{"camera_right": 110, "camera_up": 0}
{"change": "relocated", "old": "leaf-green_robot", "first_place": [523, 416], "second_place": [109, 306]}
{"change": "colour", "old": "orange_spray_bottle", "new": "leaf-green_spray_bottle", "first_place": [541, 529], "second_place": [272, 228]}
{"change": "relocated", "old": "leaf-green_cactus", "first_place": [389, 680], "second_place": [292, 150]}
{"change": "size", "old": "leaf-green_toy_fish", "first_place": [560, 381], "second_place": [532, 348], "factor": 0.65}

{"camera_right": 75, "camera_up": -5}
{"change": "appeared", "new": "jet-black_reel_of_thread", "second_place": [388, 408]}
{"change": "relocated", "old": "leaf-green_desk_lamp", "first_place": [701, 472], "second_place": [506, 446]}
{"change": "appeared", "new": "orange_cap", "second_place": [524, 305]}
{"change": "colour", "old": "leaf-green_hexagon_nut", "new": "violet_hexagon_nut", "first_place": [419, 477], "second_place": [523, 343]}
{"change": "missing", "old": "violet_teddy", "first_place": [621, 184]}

* * * * * * *

Brief
Return the whole of the data, character for character.

Exercise output
{"camera_right": 110, "camera_up": 0}
{"change": "relocated", "old": "leaf-green_robot", "first_place": [523, 416], "second_place": [109, 306]}
{"change": "colour", "old": "orange_spray_bottle", "new": "leaf-green_spray_bottle", "first_place": [541, 529], "second_place": [272, 228]}
{"change": "relocated", "old": "leaf-green_cactus", "first_place": [389, 680], "second_place": [292, 150]}
{"change": "size", "old": "leaf-green_toy_fish", "first_place": [560, 381], "second_place": [532, 348], "factor": 0.65}

{"camera_right": 75, "camera_up": -5}
{"change": "appeared", "new": "jet-black_reel_of_thread", "second_place": [388, 408]}
{"change": "relocated", "old": "leaf-green_desk_lamp", "first_place": [701, 472], "second_place": [506, 446]}
{"change": "appeared", "new": "orange_cap", "second_place": [524, 305]}
{"change": "colour", "old": "leaf-green_hexagon_nut", "new": "violet_hexagon_nut", "first_place": [419, 477], "second_place": [523, 343]}
{"change": "missing", "old": "violet_teddy", "first_place": [621, 184]}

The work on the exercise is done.